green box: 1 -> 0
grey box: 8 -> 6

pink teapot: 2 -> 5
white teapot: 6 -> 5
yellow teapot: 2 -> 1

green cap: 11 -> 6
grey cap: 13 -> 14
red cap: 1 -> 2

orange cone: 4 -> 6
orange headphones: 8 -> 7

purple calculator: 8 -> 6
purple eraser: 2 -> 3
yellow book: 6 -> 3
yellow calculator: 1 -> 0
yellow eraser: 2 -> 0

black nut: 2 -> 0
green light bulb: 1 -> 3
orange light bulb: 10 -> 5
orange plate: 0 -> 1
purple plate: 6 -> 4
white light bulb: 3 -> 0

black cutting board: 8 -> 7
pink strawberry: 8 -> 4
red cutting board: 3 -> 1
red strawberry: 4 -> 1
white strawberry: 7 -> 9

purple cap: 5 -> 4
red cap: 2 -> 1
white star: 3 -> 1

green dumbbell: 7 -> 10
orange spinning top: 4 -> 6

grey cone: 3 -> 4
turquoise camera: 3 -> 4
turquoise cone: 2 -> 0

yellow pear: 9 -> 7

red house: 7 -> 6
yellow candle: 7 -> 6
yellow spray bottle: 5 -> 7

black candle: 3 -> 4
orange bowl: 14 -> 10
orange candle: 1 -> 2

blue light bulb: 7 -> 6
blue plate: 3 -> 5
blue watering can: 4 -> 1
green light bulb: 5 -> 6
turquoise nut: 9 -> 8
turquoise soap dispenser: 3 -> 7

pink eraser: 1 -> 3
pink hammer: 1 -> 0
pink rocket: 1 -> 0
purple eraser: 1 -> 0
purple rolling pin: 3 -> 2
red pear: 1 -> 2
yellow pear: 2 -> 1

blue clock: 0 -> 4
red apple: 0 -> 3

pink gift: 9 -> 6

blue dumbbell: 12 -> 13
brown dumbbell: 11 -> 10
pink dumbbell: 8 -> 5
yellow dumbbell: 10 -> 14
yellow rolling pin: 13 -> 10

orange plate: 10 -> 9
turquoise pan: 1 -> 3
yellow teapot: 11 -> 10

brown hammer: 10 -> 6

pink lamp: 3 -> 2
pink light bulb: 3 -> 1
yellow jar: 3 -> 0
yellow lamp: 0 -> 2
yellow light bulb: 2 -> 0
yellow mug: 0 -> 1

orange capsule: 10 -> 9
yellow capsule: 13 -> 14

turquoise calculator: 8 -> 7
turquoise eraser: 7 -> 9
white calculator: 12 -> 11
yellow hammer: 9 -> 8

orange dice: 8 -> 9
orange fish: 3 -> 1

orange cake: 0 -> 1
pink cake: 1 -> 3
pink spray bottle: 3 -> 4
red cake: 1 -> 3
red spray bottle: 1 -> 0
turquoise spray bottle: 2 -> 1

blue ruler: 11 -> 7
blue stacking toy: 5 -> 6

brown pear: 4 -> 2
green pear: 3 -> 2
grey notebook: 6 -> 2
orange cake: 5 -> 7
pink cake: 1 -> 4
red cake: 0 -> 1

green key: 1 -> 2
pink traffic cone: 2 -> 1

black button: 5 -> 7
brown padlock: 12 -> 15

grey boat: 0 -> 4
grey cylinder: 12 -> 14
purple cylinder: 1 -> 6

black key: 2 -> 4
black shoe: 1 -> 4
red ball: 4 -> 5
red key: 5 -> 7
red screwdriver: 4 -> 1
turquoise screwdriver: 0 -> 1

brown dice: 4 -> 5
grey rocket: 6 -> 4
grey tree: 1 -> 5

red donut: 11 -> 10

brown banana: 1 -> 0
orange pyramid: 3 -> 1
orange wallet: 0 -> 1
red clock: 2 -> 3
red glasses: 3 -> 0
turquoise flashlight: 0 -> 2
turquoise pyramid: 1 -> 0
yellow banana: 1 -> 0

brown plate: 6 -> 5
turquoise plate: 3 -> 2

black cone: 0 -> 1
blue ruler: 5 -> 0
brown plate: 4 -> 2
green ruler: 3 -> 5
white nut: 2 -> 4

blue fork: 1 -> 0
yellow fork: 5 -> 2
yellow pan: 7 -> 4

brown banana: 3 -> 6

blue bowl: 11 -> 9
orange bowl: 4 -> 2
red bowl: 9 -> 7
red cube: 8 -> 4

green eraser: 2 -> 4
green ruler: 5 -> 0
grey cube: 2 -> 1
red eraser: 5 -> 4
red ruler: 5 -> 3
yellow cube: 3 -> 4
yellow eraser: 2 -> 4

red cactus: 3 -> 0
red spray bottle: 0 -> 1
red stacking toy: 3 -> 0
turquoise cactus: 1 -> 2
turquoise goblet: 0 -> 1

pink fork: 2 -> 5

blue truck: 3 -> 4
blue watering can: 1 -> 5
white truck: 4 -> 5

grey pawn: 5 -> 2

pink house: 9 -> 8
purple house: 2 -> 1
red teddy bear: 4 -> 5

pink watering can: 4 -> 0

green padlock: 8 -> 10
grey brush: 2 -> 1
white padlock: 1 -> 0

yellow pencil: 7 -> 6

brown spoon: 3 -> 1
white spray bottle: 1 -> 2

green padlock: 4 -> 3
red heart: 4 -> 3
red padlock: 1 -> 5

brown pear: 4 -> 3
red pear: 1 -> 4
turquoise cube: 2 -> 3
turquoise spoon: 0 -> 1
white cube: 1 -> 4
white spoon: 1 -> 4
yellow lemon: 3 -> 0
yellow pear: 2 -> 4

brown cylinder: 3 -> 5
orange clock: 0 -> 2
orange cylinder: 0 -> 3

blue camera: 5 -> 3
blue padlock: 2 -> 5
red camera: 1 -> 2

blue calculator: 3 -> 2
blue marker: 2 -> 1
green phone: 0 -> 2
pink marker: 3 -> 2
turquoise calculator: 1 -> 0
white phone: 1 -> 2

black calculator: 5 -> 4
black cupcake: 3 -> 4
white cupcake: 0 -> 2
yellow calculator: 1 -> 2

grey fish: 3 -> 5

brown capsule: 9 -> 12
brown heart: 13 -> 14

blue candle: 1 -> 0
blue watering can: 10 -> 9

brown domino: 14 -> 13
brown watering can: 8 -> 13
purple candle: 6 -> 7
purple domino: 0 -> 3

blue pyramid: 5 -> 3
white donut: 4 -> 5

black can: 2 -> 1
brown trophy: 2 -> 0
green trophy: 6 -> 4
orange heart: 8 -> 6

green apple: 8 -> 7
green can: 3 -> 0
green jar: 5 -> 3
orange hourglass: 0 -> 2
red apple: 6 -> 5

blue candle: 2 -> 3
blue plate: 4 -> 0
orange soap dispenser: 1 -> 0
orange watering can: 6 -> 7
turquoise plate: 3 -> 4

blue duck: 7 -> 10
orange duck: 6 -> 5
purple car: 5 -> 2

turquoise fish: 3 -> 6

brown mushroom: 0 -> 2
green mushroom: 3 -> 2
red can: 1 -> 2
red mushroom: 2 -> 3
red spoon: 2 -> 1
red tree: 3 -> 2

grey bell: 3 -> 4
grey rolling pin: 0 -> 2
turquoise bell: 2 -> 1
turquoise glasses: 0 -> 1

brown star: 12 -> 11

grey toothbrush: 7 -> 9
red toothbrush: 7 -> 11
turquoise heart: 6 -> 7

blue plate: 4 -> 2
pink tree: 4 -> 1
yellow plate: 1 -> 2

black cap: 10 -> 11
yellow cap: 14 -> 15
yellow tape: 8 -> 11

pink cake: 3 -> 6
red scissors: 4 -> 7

------------------------------

The required output is the stretch of entries above from the line containing "brown dumbbell: 11 -> 10" through the line containing "red cake: 1 -> 3", reproduced exactly.

brown dumbbell: 11 -> 10
pink dumbbell: 8 -> 5
yellow dumbbell: 10 -> 14
yellow rolling pin: 13 -> 10

orange plate: 10 -> 9
turquoise pan: 1 -> 3
yellow teapot: 11 -> 10

brown hammer: 10 -> 6

pink lamp: 3 -> 2
pink light bulb: 3 -> 1
yellow jar: 3 -> 0
yellow lamp: 0 -> 2
yellow light bulb: 2 -> 0
yellow mug: 0 -> 1

orange capsule: 10 -> 9
yellow capsule: 13 -> 14

turquoise calculator: 8 -> 7
turquoise eraser: 7 -> 9
white calculator: 12 -> 11
yellow hammer: 9 -> 8

orange dice: 8 -> 9
orange fish: 3 -> 1

orange cake: 0 -> 1
pink cake: 1 -> 3
pink spray bottle: 3 -> 4
red cake: 1 -> 3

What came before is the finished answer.